--- How to complete this task ---
Nothing may be dropped or altered: reproduce all the data.
§
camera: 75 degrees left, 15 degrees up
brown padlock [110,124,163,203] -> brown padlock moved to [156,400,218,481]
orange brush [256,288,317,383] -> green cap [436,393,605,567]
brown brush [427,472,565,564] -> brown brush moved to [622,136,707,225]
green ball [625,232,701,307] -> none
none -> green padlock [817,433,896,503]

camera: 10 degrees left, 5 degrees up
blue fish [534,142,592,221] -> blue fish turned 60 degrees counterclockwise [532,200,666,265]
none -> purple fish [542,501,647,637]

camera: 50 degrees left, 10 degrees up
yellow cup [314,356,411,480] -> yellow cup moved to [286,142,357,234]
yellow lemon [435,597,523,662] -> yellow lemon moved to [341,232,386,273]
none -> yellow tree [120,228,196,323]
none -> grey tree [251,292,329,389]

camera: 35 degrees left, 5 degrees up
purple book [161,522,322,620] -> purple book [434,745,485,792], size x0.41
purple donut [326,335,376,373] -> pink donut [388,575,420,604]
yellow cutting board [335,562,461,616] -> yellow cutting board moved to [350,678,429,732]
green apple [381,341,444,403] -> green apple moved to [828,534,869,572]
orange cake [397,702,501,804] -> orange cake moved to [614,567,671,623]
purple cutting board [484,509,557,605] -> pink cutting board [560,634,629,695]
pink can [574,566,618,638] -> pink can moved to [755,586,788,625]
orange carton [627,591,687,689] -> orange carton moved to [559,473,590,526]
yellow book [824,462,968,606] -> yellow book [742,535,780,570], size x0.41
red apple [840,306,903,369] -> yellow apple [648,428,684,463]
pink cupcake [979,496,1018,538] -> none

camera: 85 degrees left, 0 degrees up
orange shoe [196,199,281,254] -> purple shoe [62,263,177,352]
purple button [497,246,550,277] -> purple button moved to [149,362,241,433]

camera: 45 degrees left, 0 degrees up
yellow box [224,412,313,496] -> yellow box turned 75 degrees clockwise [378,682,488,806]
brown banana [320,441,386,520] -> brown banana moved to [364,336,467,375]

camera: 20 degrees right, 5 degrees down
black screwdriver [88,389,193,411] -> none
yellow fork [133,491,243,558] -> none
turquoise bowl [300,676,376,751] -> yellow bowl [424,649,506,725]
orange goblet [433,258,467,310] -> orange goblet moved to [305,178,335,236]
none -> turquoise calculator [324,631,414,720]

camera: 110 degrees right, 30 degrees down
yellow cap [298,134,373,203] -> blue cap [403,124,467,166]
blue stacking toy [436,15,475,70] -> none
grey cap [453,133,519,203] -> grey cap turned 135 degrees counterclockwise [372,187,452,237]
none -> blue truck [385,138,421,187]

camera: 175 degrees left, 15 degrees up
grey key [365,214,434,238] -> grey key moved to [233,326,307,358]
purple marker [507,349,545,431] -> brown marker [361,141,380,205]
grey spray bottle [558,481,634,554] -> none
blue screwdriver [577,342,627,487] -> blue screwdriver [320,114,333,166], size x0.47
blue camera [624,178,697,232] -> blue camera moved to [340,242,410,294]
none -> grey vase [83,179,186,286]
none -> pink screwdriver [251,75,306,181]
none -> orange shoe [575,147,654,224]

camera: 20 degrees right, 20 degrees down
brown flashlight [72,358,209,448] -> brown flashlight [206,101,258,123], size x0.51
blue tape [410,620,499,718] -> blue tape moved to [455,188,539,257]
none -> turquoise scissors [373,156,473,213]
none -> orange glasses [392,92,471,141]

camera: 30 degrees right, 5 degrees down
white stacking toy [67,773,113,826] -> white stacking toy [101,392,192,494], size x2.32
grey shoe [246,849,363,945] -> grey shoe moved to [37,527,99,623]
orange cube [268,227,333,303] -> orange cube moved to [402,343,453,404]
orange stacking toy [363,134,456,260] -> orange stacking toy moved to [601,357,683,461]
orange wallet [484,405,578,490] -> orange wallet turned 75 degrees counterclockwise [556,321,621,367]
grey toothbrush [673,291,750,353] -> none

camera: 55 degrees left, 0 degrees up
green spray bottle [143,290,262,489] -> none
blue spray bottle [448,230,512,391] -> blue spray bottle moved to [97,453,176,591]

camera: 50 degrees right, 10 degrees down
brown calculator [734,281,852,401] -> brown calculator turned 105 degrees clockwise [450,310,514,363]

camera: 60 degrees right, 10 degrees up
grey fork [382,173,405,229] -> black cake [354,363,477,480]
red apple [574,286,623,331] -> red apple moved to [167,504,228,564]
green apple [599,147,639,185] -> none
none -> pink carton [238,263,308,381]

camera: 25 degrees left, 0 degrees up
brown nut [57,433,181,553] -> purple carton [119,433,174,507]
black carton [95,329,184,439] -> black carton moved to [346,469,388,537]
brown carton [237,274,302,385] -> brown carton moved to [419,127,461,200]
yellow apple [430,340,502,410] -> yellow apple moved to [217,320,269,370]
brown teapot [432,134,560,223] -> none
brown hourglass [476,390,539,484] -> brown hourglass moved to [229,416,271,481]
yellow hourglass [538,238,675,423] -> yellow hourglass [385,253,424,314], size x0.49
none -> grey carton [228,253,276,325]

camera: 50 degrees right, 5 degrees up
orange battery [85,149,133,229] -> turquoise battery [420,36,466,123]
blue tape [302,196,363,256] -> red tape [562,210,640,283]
§
--- Result for this exercise ---
camera: 75 degrees left, 15 degrees up
brown padlock [110,124,163,203] -> brown padlock moved to [156,400,218,481]
orange brush [256,288,317,383] -> green cap [436,393,605,567]
brown brush [427,472,565,564] -> brown brush moved to [622,136,707,225]
green ball [625,232,701,307] -> none
none -> green padlock [817,433,896,503]

camera: 10 degrees left, 5 degrees up
blue fish [534,142,592,221] -> blue fish turned 60 degrees counterclockwise [532,200,666,265]
none -> purple fish [542,501,647,637]

camera: 50 degrees left, 10 degrees up
yellow cup [314,356,411,480] -> yellow cup moved to [286,142,357,234]
yellow lemon [435,597,523,662] -> yellow lemon moved to [341,232,386,273]
none -> yellow tree [120,228,196,323]
none -> grey tree [251,292,329,389]

camera: 35 degrees left, 5 degrees up
purple book [161,522,322,620] -> purple book [434,745,485,792], size x0.41
purple donut [326,335,376,373] -> pink donut [388,575,420,604]
yellow cutting board [335,562,461,616] -> yellow cutting board moved to [350,678,429,732]
green apple [381,341,444,403] -> green apple moved to [828,534,869,572]
orange cake [397,702,501,804] -> orange cake moved to [614,567,671,623]
purple cutting board [484,509,557,605] -> pink cutting board [560,634,629,695]
pink can [574,566,618,638] -> pink can moved to [755,586,788,625]
orange carton [627,591,687,689] -> orange carton moved to [559,473,590,526]
yellow book [824,462,968,606] -> yellow book [742,535,780,570], size x0.41
red apple [840,306,903,369] -> yellow apple [648,428,684,463]
pink cupcake [979,496,1018,538] -> none

camera: 85 degrees left, 0 degrees up
orange shoe [196,199,281,254] -> purple shoe [62,263,177,352]
purple button [497,246,550,277] -> purple button moved to [149,362,241,433]

camera: 45 degrees left, 0 degrees up
yellow box [224,412,313,496] -> yellow box turned 75 degrees clockwise [378,682,488,806]
brown banana [320,441,386,520] -> brown banana moved to [364,336,467,375]

camera: 20 degrees right, 5 degrees down
black screwdriver [88,389,193,411] -> none
yellow fork [133,491,243,558] -> none
turquoise bowl [300,676,376,751] -> yellow bowl [424,649,506,725]
orange goblet [433,258,467,310] -> orange goblet moved to [305,178,335,236]
none -> turquoise calculator [324,631,414,720]

camera: 110 degrees right, 30 degrees down
yellow cap [298,134,373,203] -> blue cap [403,124,467,166]
blue stacking toy [436,15,475,70] -> none
grey cap [453,133,519,203] -> grey cap turned 135 degrees counterclockwise [372,187,452,237]
none -> blue truck [385,138,421,187]

camera: 175 degrees left, 15 degrees up
grey key [365,214,434,238] -> grey key moved to [233,326,307,358]
purple marker [507,349,545,431] -> brown marker [361,141,380,205]
grey spray bottle [558,481,634,554] -> none
blue screwdriver [577,342,627,487] -> blue screwdriver [320,114,333,166], size x0.47
blue camera [624,178,697,232] -> blue camera moved to [340,242,410,294]
none -> grey vase [83,179,186,286]
none -> pink screwdriver [251,75,306,181]
none -> orange shoe [575,147,654,224]

camera: 20 degrees right, 20 degrees down
brown flashlight [72,358,209,448] -> brown flashlight [206,101,258,123], size x0.51
blue tape [410,620,499,718] -> blue tape moved to [455,188,539,257]
none -> turquoise scissors [373,156,473,213]
none -> orange glasses [392,92,471,141]

camera: 30 degrees right, 5 degrees down
white stacking toy [67,773,113,826] -> white stacking toy [101,392,192,494], size x2.32
grey shoe [246,849,363,945] -> grey shoe moved to [37,527,99,623]
orange cube [268,227,333,303] -> orange cube moved to [402,343,453,404]
orange stacking toy [363,134,456,260] -> orange stacking toy moved to [601,357,683,461]
orange wallet [484,405,578,490] -> orange wallet turned 75 degrees counterclockwise [556,321,621,367]
grey toothbrush [673,291,750,353] -> none

camera: 55 degrees left, 0 degrees up
green spray bottle [143,290,262,489] -> none
blue spray bottle [448,230,512,391] -> blue spray bottle moved to [97,453,176,591]

camera: 50 degrees right, 10 degrees down
brown calculator [734,281,852,401] -> brown calculator turned 105 degrees clockwise [450,310,514,363]

camera: 60 degrees right, 10 degrees up
grey fork [382,173,405,229] -> black cake [354,363,477,480]
red apple [574,286,623,331] -> red apple moved to [167,504,228,564]
green apple [599,147,639,185] -> none
none -> pink carton [238,263,308,381]

camera: 25 degrees left, 0 degrees up
brown nut [57,433,181,553] -> purple carton [119,433,174,507]
black carton [95,329,184,439] -> black carton moved to [346,469,388,537]
brown carton [237,274,302,385] -> brown carton moved to [419,127,461,200]
yellow apple [430,340,502,410] -> yellow apple moved to [217,320,269,370]
brown teapot [432,134,560,223] -> none
brown hourglass [476,390,539,484] -> brown hourglass moved to [229,416,271,481]
yellow hourglass [538,238,675,423] -> yellow hourglass [385,253,424,314], size x0.49
none -> grey carton [228,253,276,325]

camera: 50 degrees right, 5 degrees up
orange battery [85,149,133,229] -> turquoise battery [420,36,466,123]
blue tape [302,196,363,256] -> red tape [562,210,640,283]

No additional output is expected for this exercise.